● **Exercise objective**:
The answer must consist of every line from the entries below that contains the word "none".

● **Listed entries**:
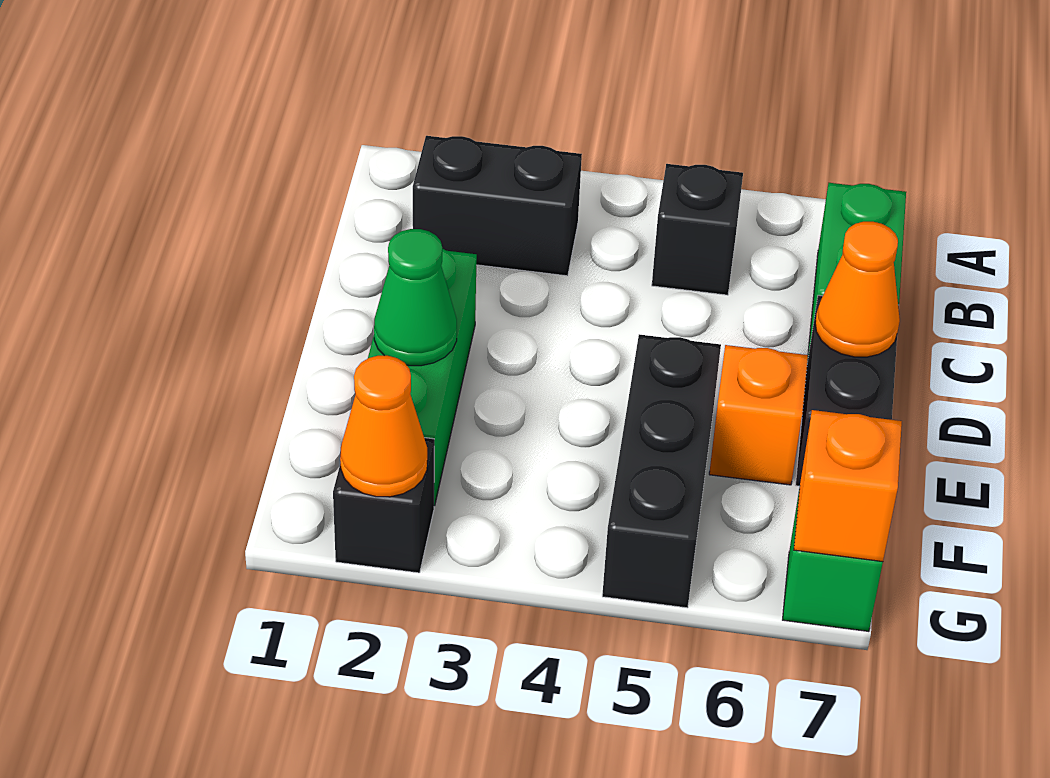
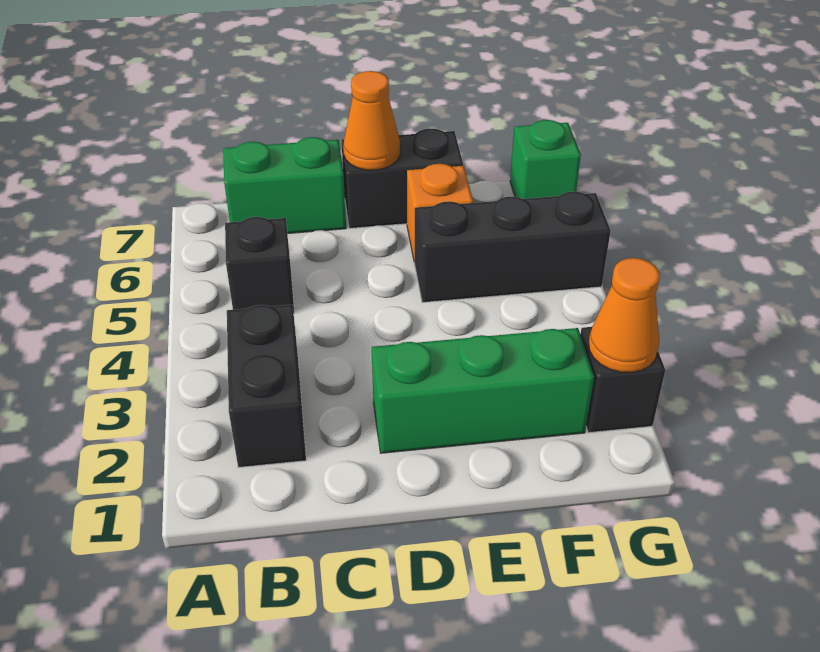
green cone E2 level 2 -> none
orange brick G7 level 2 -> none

---

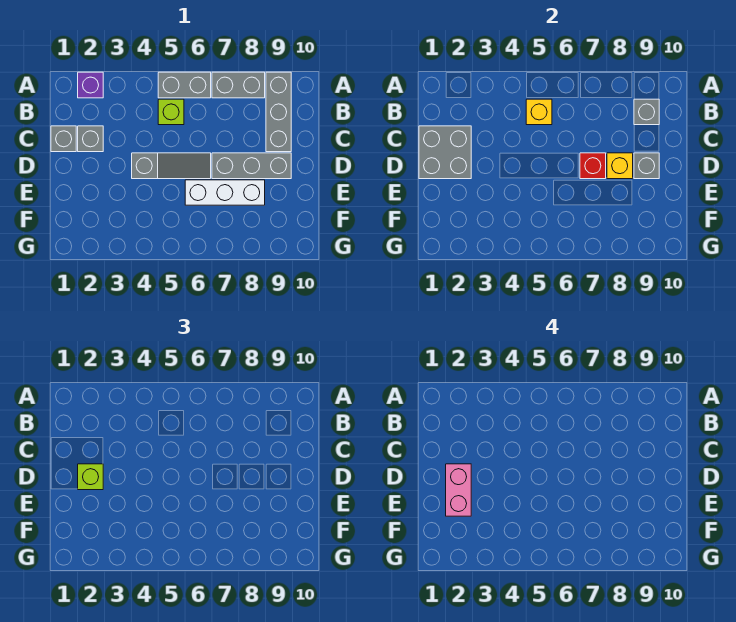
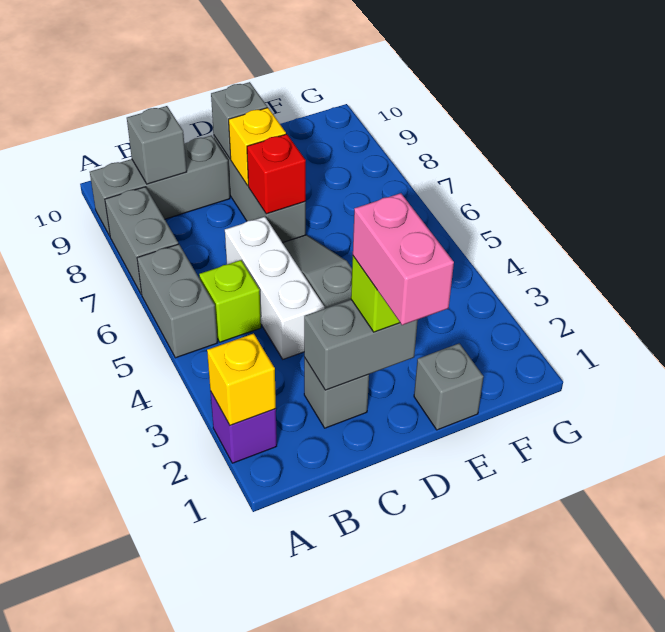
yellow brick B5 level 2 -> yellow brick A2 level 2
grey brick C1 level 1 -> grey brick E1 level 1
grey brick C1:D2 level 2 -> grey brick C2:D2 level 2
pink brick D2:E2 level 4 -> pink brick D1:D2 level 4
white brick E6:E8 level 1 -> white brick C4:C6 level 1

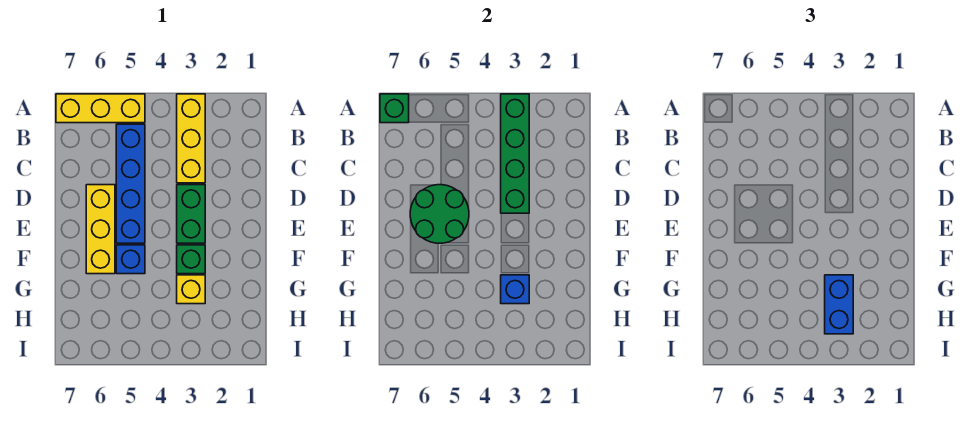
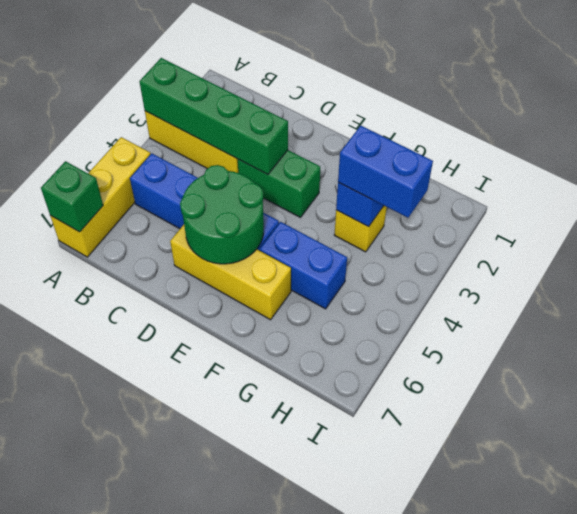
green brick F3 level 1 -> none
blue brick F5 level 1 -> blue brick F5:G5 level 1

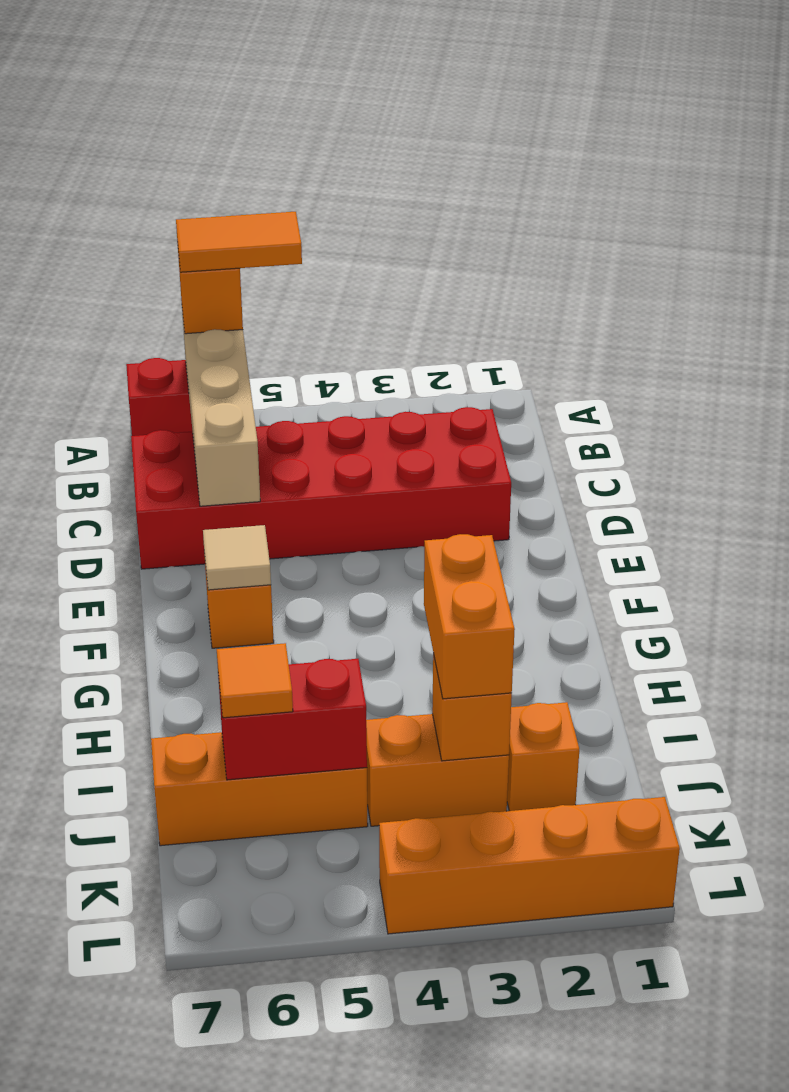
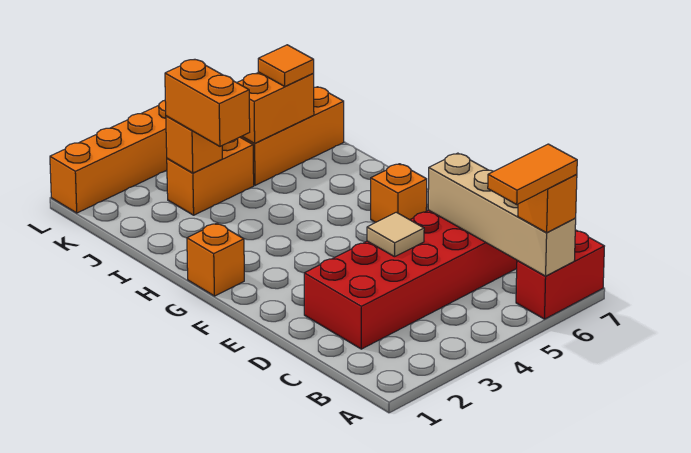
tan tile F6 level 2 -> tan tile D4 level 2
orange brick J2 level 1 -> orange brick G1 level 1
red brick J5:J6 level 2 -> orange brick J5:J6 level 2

==

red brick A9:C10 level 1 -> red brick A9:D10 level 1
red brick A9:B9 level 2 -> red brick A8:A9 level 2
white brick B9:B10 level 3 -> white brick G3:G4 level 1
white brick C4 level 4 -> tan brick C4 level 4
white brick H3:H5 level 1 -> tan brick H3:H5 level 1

● **Answer for the task**:
green cone E2 level 2 -> none
orange brick G7 level 2 -> none
green brick F3 level 1 -> none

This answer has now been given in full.